Give the listing again word for word. Leave every image out.

Provided data section start

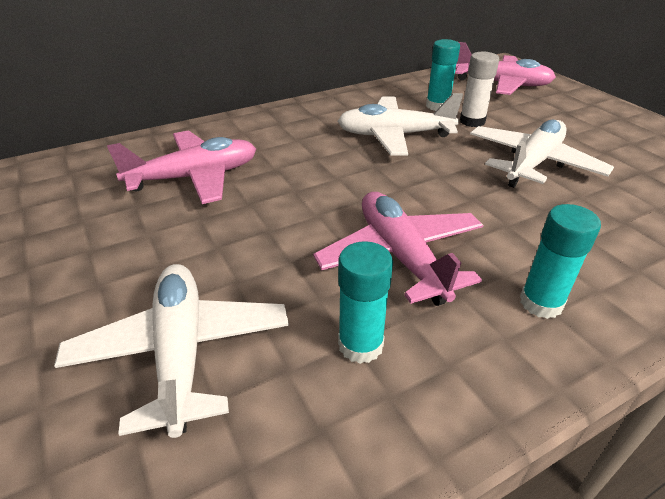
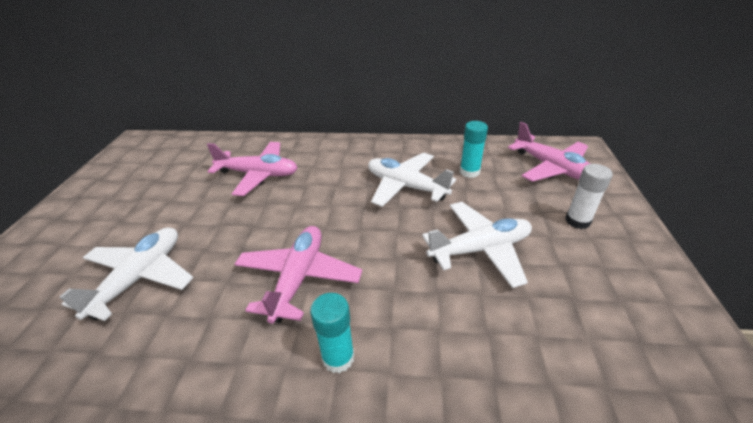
camera: 35 degrees right, 0 degrees up
(360, 345) = (211, 321): turquoise glue stick -> none
(472, 121) = (479, 194): white glue stick -> white glue stick (577, 221)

Provided data section end

# Answer to the problem
camera: 35 degrees right, 0 degrees up
(360, 345) = (211, 321): turquoise glue stick -> none
(472, 121) = (479, 194): white glue stick -> white glue stick (577, 221)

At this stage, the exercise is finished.